_Required action:_ A complete answer includes every line below with the word "black".

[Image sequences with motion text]
----------------------------------------

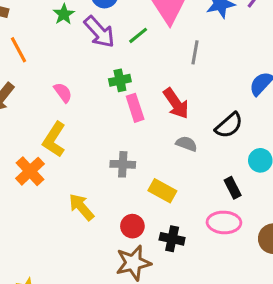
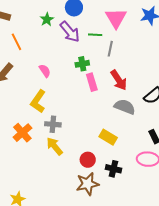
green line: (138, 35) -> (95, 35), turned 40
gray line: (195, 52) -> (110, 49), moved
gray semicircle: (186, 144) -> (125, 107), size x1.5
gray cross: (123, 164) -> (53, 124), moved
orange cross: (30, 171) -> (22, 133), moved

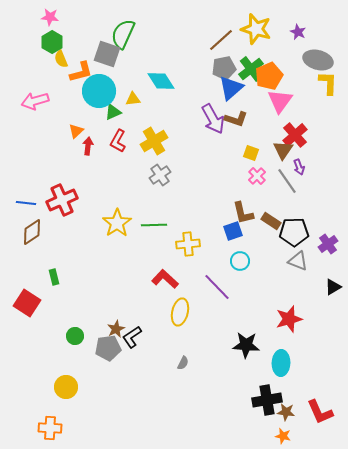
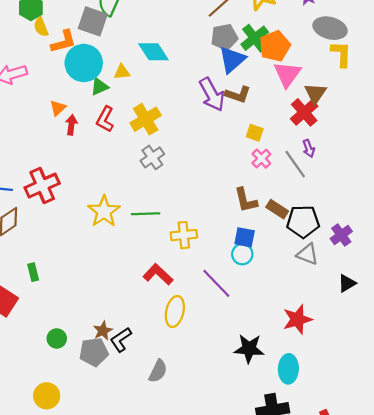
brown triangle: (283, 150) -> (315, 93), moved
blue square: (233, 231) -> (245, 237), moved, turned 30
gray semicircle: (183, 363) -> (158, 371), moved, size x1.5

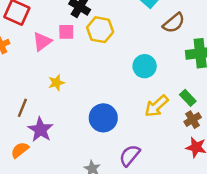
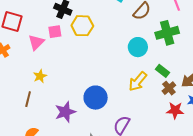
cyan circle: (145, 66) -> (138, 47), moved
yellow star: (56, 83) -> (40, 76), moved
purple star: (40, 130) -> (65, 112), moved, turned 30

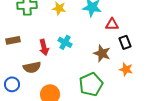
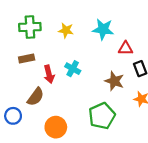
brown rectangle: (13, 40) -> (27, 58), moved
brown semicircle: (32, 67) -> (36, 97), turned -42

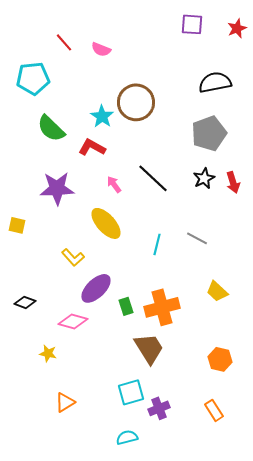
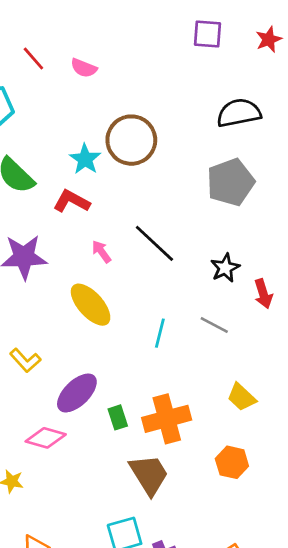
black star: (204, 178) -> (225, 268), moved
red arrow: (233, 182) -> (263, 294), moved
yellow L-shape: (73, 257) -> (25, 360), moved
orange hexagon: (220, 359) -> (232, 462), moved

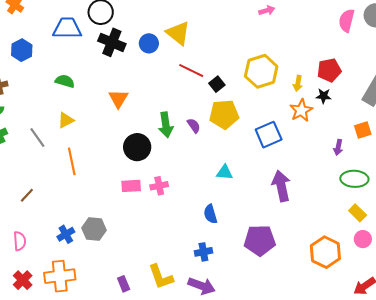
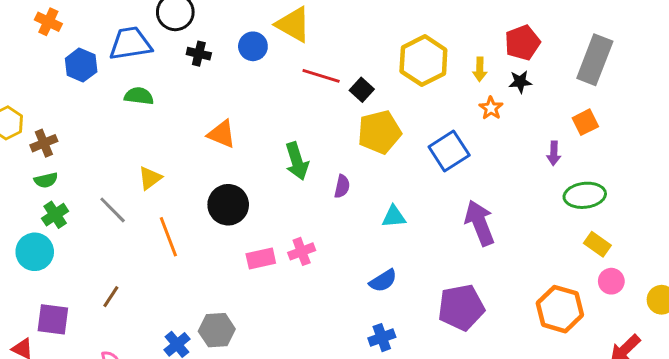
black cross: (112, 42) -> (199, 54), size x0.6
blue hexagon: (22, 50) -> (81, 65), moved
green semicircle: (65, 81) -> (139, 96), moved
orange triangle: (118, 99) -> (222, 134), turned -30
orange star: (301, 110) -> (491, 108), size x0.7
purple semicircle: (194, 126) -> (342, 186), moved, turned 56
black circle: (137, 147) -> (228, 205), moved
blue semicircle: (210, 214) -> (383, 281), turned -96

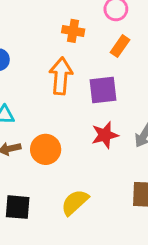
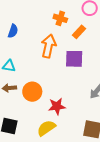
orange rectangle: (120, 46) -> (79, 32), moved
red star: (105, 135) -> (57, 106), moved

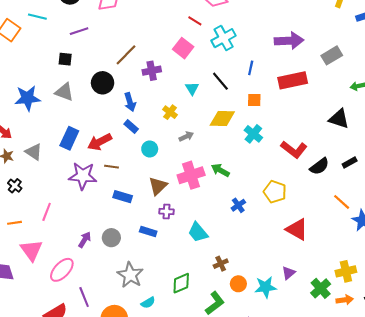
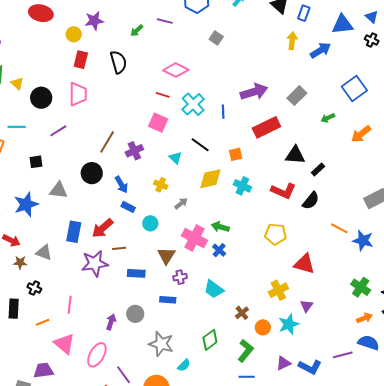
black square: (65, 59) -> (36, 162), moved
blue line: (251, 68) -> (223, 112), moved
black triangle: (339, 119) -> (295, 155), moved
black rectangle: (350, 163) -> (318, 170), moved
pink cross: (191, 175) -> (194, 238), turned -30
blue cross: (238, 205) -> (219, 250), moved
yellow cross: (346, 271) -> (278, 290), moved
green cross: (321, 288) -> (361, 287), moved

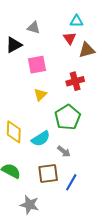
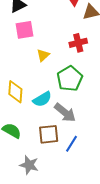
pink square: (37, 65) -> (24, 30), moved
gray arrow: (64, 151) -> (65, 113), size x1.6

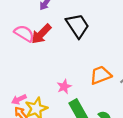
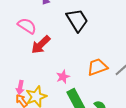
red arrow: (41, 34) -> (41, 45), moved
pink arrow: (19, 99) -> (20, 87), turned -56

----------------------------------------

_Answer section:_
black star: (204, 178) -> (225, 268), moved
black cross: (112, 42) -> (199, 54), size x0.6
black circle: (137, 147) -> (228, 205), moved
black square: (65, 59) -> (36, 162), moved
black triangle: (339, 119) -> (295, 155), moved
black rectangle: (350, 163) -> (318, 170), moved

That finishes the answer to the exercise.